WHAT THE EXERCISE ASKS
Can you transcribe the data exactly? Leave the pictures out.
━━ TASK DATA ━━
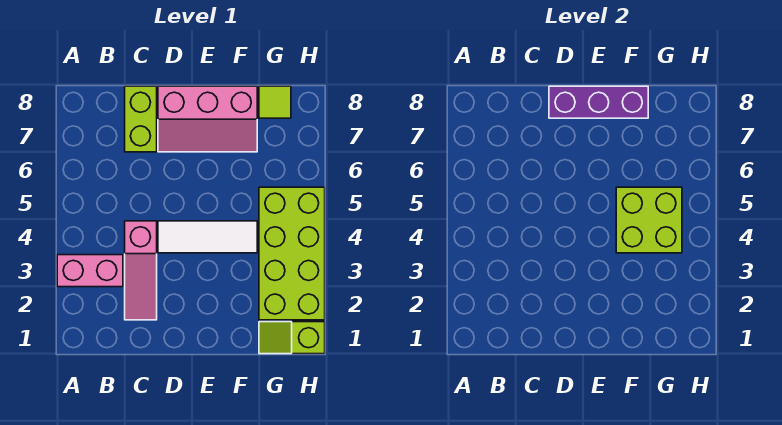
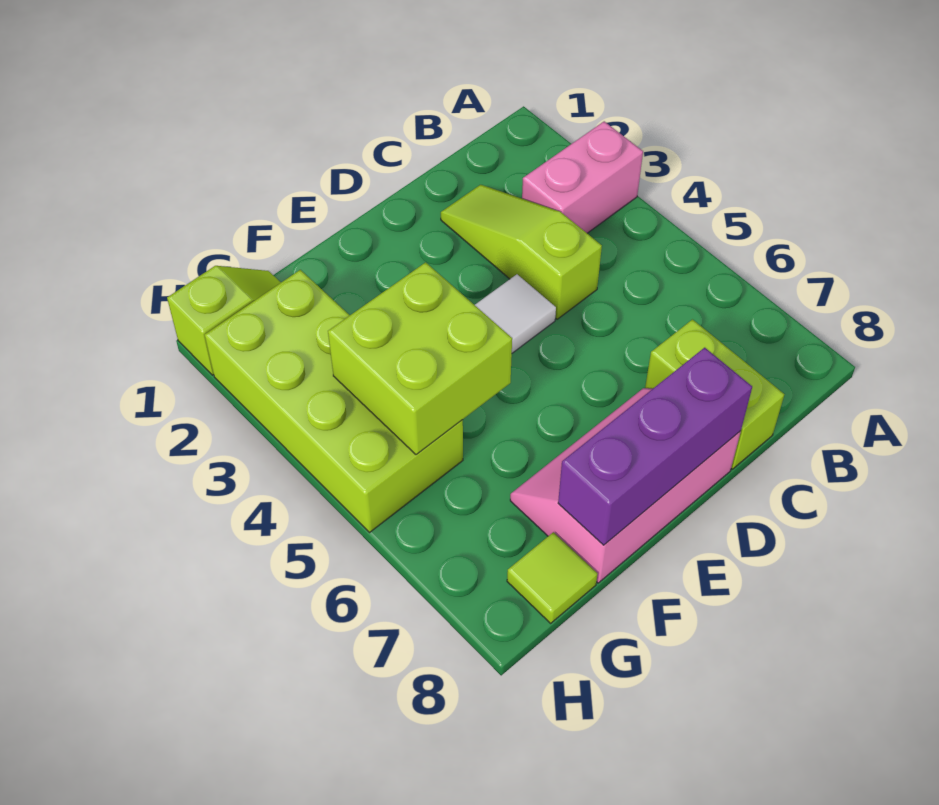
pink 1x3 slope [125,221,157,320] -> lime 1x3 slope [441,185,602,319]

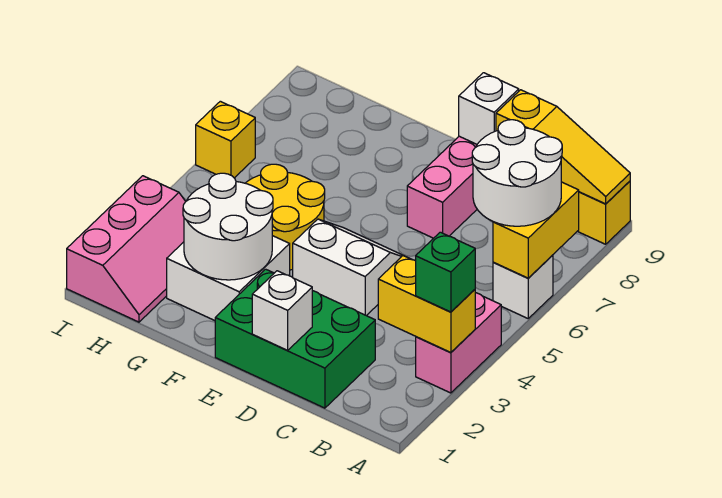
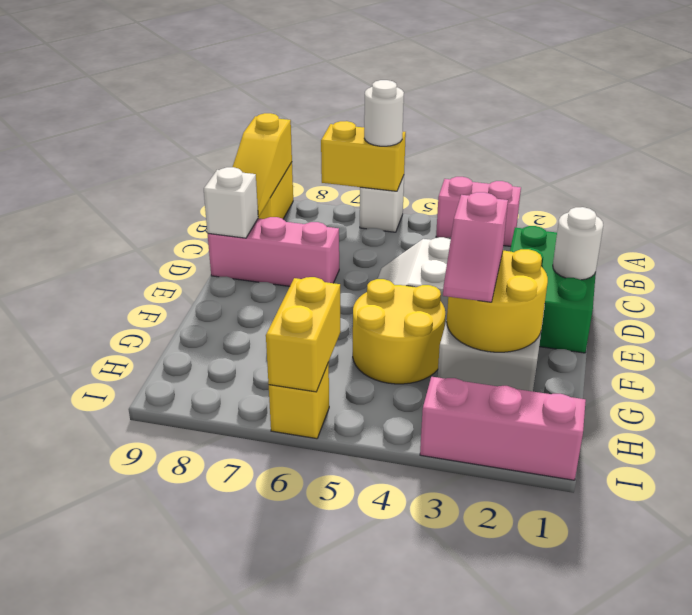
yellow 1x2 brick [378,256,475,352] -> yellow 1x2 brick moved to [266,277,341,392]
green 1x1 brick [416,232,475,312] -> none
white 2x2 round brick [472,120,562,226] -> white 1x1 round brick [364,80,404,146]
yellow 1x3 slope [496,90,630,204] -> yellow 1x3 slope turned to [233,113,292,217]
white 1x1 brick [252,271,312,350] -> white 1x1 round brick [553,207,603,280]
white 2x2 round brick [183,173,273,280] -> yellow 2x2 round brick [447,249,548,352]
none -> pink 1x2 slope [443,192,508,302]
━━━
ANSWER BOX
pink 1x3 slope [125,221,157,320] -> lime 1x3 slope [441,185,602,319]

yellow 1x2 brick [378,256,475,352] -> yellow 1x2 brick moved to [266,277,341,392]
green 1x1 brick [416,232,475,312] -> none
white 2x2 round brick [472,120,562,226] -> white 1x1 round brick [364,80,404,146]
yellow 1x3 slope [496,90,630,204] -> yellow 1x3 slope turned to [233,113,292,217]
white 1x1 brick [252,271,312,350] -> white 1x1 round brick [553,207,603,280]
white 2x2 round brick [183,173,273,280] -> yellow 2x2 round brick [447,249,548,352]
none -> pink 1x2 slope [443,192,508,302]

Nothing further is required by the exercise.